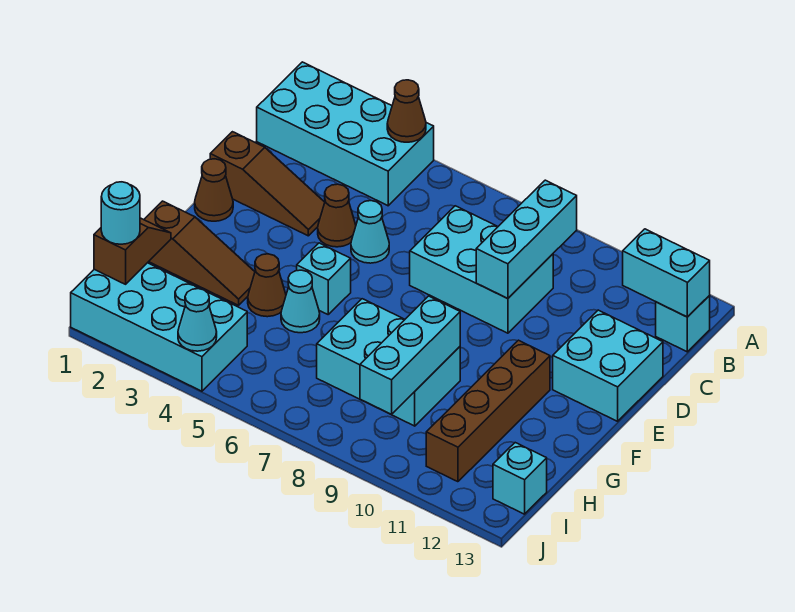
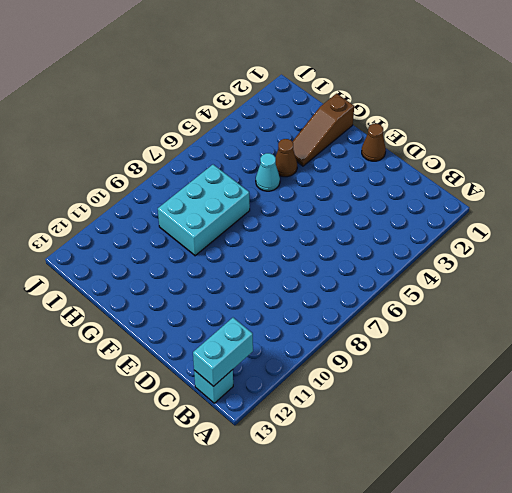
none -> cyan brick A1:B4 level 1
none -> cyan brick C7:D9 level 1
none -> brown slope D1:D3 level 1 top 1

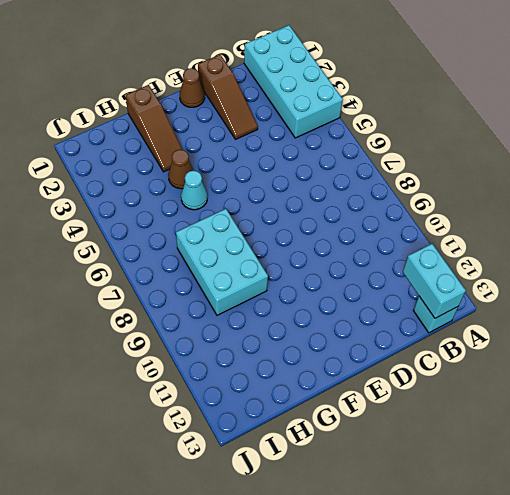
none -> cyan brick C7:D9 level 1
none -> brown cone D4 level 1
none -> cyan cone D5 level 1

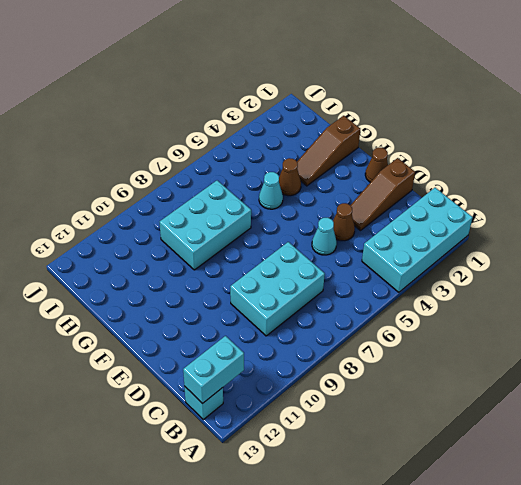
none -> cyan brick D12:E13 level 1
none -> cyan brick F5 level 1
none -> brown brick F11:I11 level 1

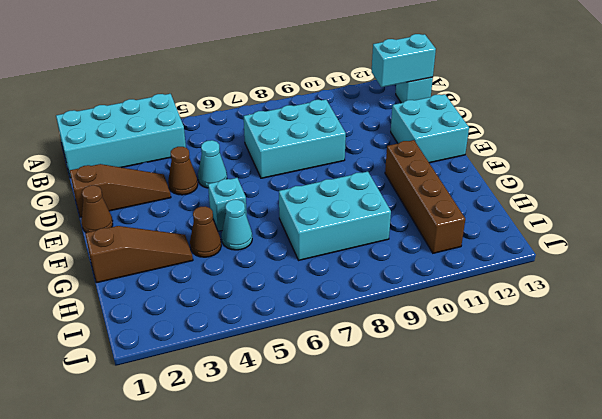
none -> cyan brick I1:J4 level 1
none -> cyan brick I13 level 1
none -> brown cone A4 level 2

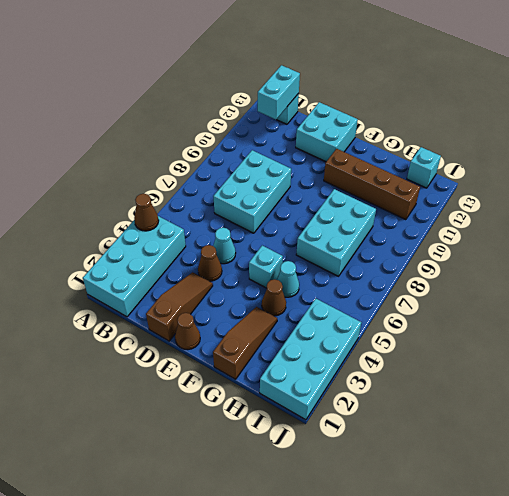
none -> cyan brick B9:D9 level 2
none -> cyan brick G9:I9 level 2
none -> brown slope H1:I1 level 2 top I

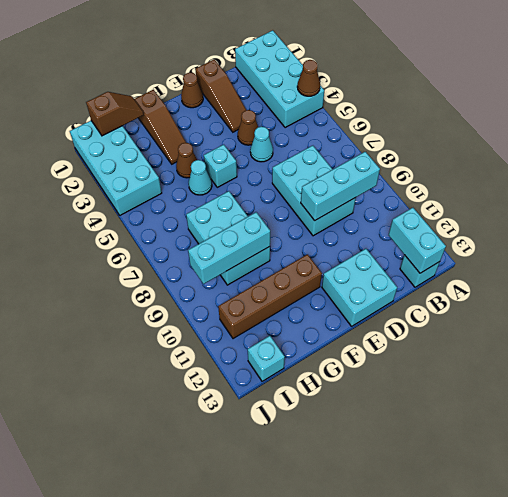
none -> cyan cone J4 level 2
none -> cyan round brick I1 level 3

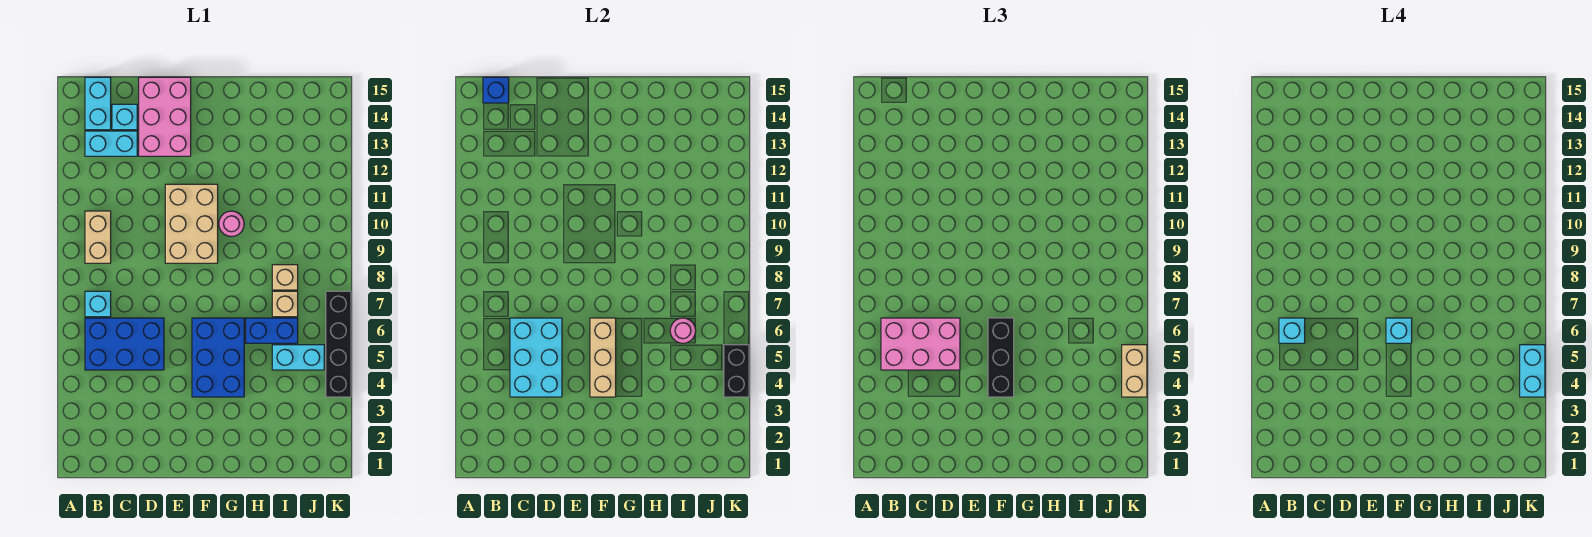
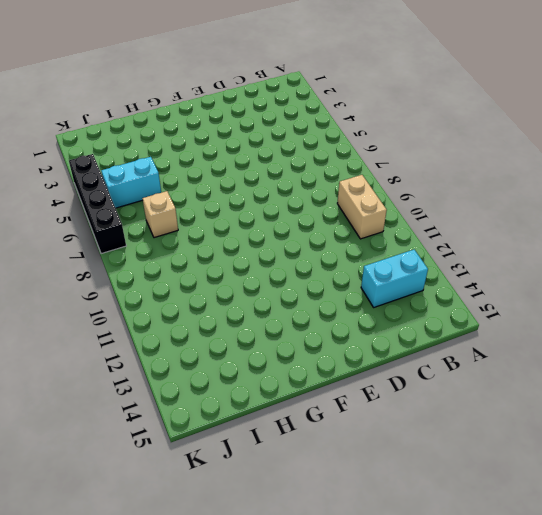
none -> blue brick B5:D6 level 1
none -> cyan brick B7 level 1
none -> cyan brick B14:B15 level 1

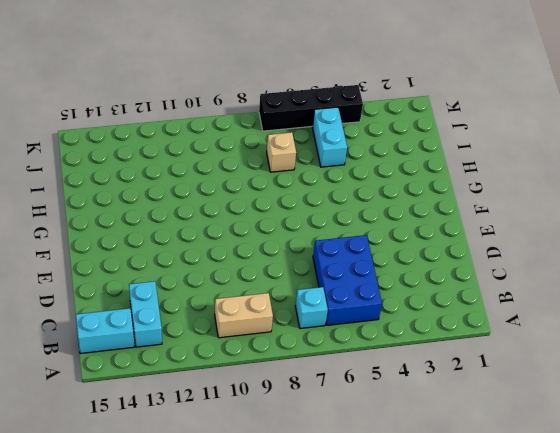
none -> cyan brick C14 level 1
none -> pink brick D13:E15 level 1
none -> tan brick E9:F11 level 1

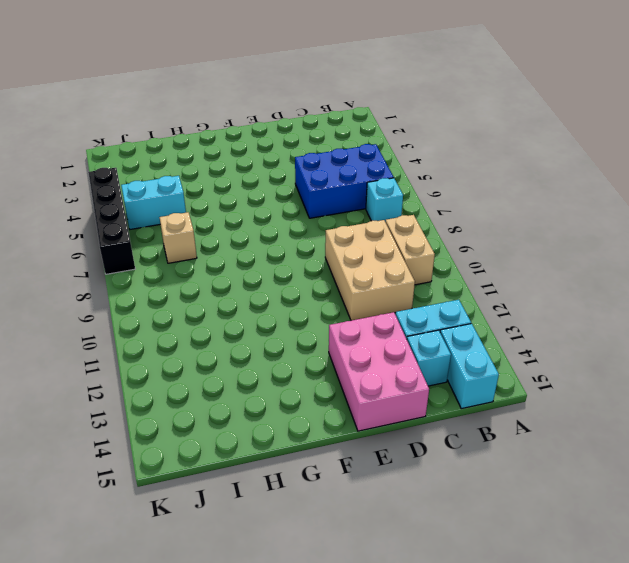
tan brick C9:D11 level 1 -> tan brick E9:F11 level 1
none -> blue brick F4:G6 level 1
none -> pink round brick G10 level 1
none -> blue brick H6:I6 level 1

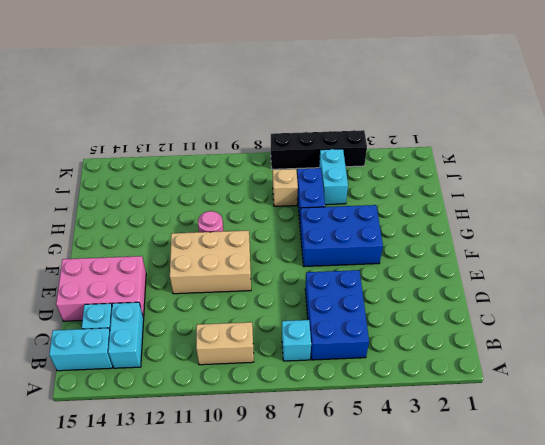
none -> tan brick I8 level 1
none -> blue brick B15 level 2
none -> cyan brick C4:D6 level 2

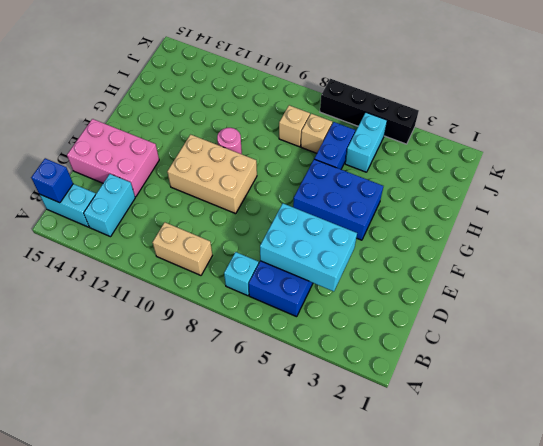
none -> cyan brick C14 level 1
none -> tan brick F4:F6 level 2
none -> pink round brick I6 level 2

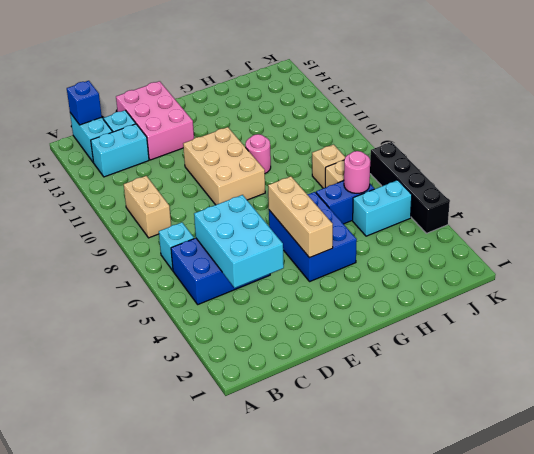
none -> black brick K4:K5 level 2
none -> pink brick B5:D6 level 3
none -> black brick F4:F6 level 3

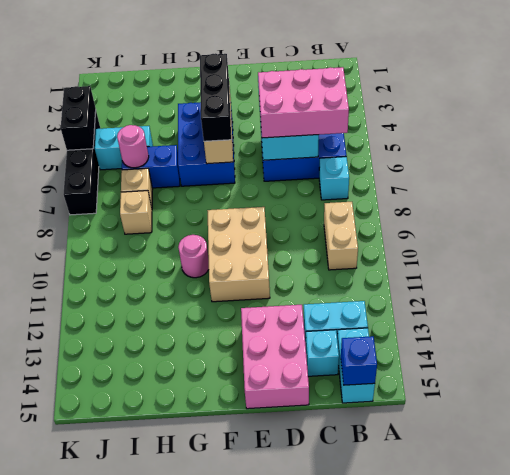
none -> tan brick K4:K5 level 3
none -> cyan brick B6 level 4
none -> cyan brick F6 level 4

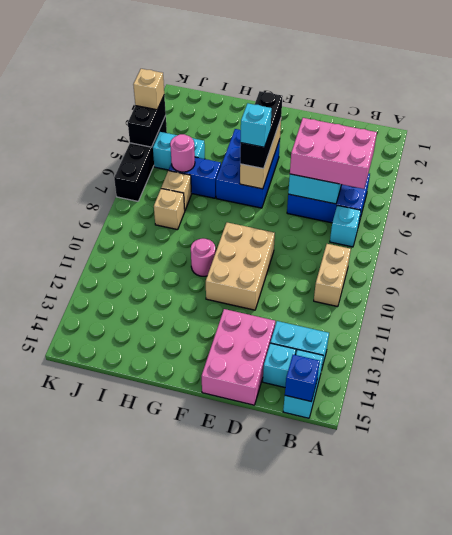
tan brick K4 level 3 -> tan brick K4:K5 level 3
none -> cyan brick B6 level 4
none -> cyan brick K4:K5 level 4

=-=-=

WORK INSTRUCTION => Scan the material and collect every line that contains "cone".

WRITTEN RESPONSE =>
none -> brown cone D4 level 1
none -> cyan cone D5 level 1
none -> brown cone A4 level 2
none -> cyan cone J4 level 2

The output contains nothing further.